What is required: Could you copy exactly the lines below from the one with "(743, 434) = (1083, 226): none -> pink ball" to the one with "(642, 333) = (255, 233): blue", inclusive, leaving out any pictures?

::: Entries supplied :::

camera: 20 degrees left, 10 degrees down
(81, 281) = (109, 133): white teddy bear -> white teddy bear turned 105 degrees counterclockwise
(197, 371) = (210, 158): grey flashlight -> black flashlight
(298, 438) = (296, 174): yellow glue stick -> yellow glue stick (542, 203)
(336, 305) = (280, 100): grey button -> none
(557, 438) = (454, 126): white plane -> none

:::
::: Entries supplied :::

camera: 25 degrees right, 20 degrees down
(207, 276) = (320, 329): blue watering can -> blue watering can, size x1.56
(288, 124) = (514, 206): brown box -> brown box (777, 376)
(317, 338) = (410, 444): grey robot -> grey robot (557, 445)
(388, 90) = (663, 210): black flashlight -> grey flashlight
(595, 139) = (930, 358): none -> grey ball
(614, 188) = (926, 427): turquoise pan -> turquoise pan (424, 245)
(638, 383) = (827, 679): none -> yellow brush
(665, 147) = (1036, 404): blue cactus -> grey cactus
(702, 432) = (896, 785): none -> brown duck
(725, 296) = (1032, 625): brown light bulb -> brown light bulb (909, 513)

:::
::: Entries supplied :::

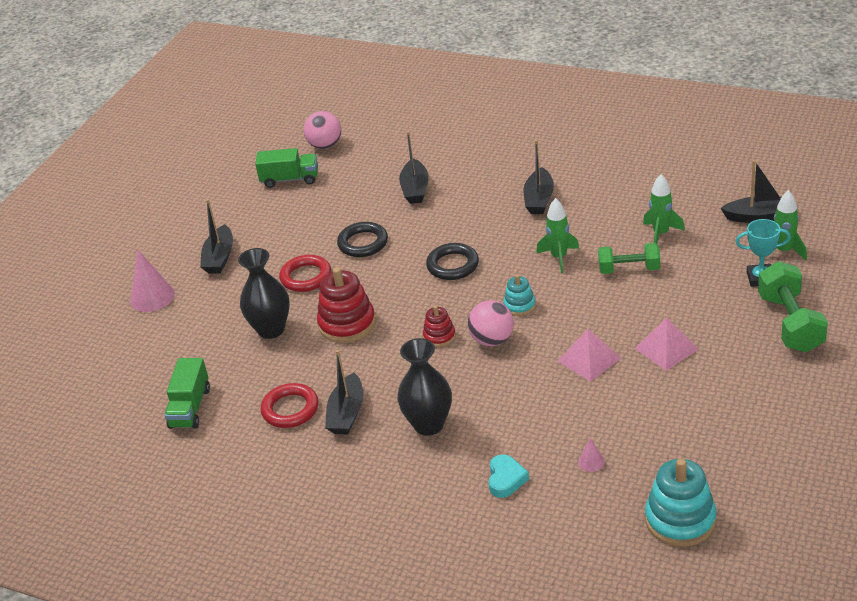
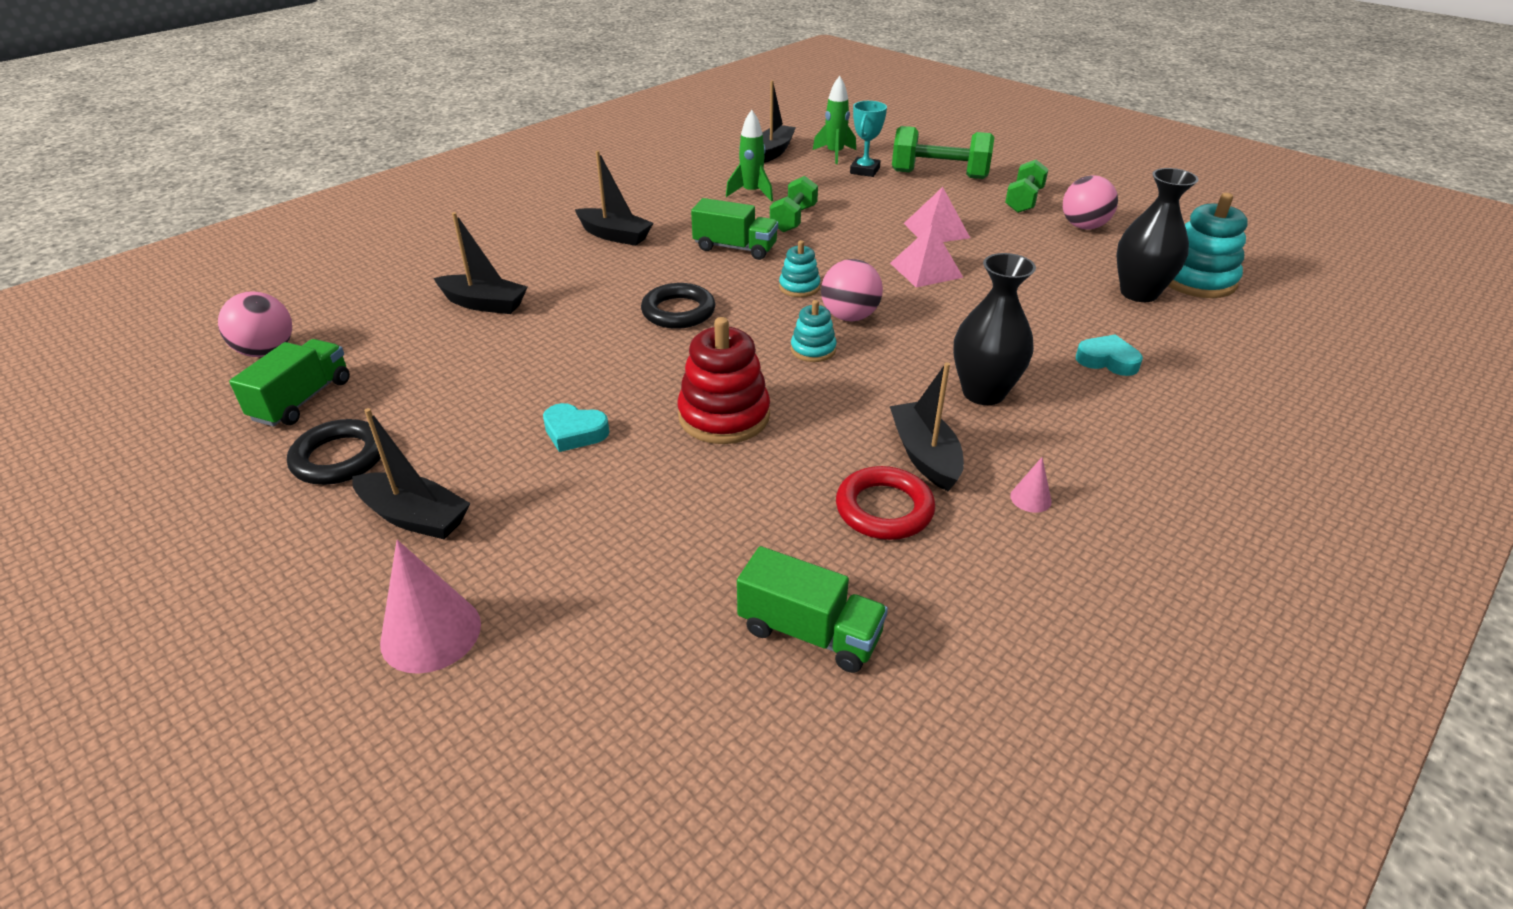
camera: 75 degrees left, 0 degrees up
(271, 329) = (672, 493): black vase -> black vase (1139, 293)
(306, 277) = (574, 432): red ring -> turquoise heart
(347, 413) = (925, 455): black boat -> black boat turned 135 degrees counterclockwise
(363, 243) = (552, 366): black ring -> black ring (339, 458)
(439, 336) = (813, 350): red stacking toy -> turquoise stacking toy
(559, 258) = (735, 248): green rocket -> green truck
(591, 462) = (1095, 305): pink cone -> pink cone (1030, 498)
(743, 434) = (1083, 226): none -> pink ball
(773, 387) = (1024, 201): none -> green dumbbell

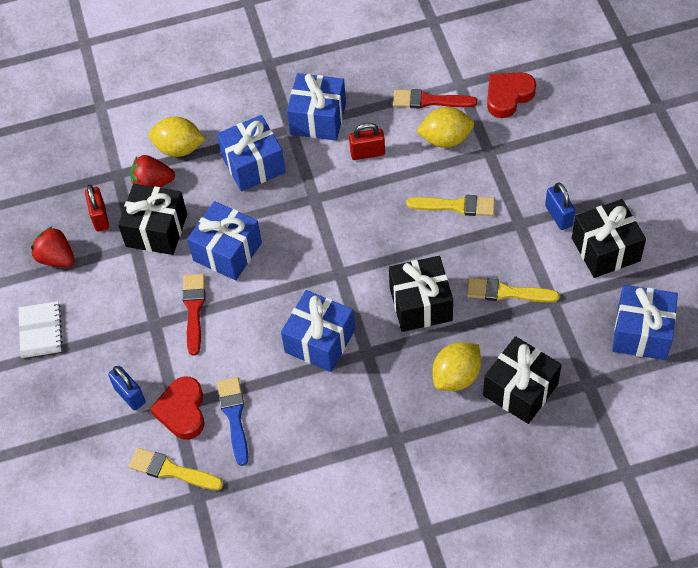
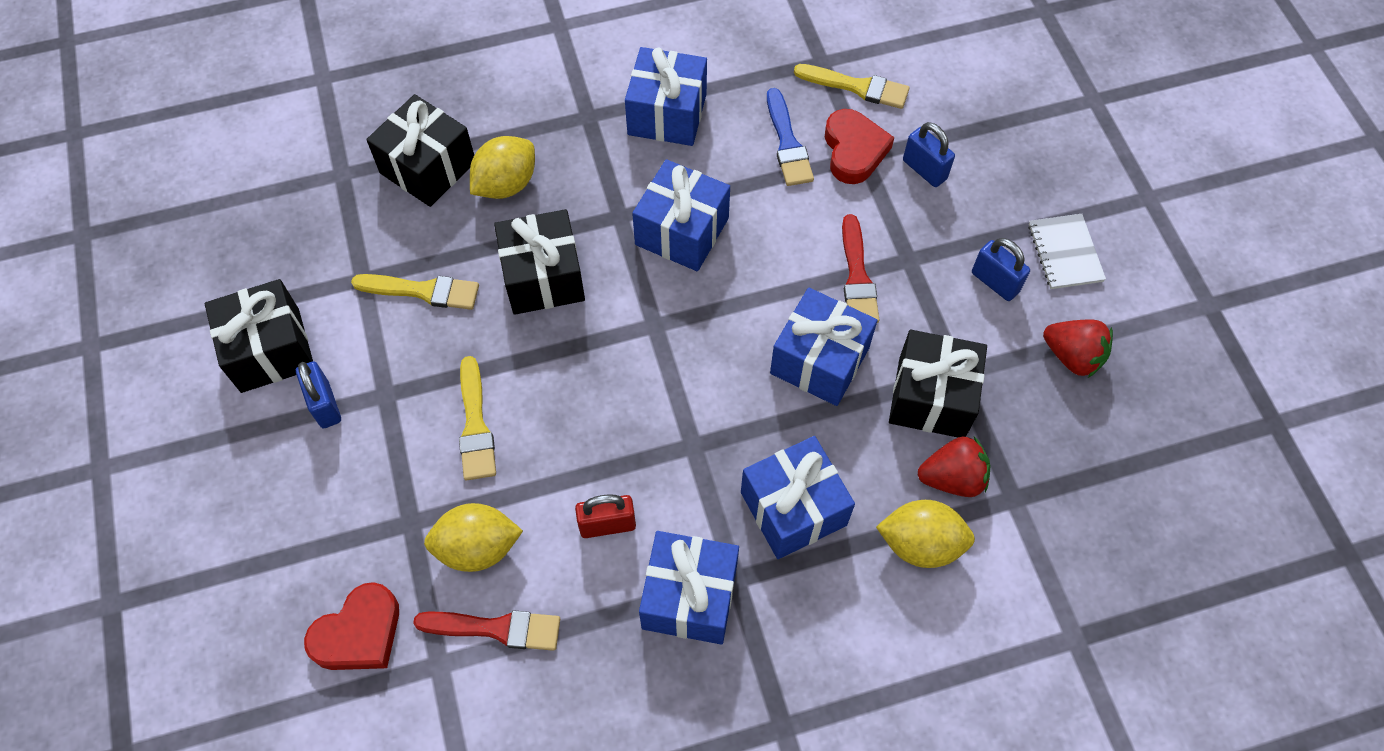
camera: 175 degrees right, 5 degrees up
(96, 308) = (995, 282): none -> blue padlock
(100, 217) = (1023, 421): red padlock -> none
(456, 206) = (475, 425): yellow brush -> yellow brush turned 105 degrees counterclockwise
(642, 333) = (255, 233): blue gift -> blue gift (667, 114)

:::

Task output:
(743, 434) = (1083, 226): none -> pink ball
(773, 387) = (1024, 201): none -> green dumbbell

camera: 175 degrees right, 5 degrees up
(96, 308) = (995, 282): none -> blue padlock
(100, 217) = (1023, 421): red padlock -> none
(456, 206) = (475, 425): yellow brush -> yellow brush turned 105 degrees counterclockwise
(642, 333) = (255, 233): blue gift -> blue gift (667, 114)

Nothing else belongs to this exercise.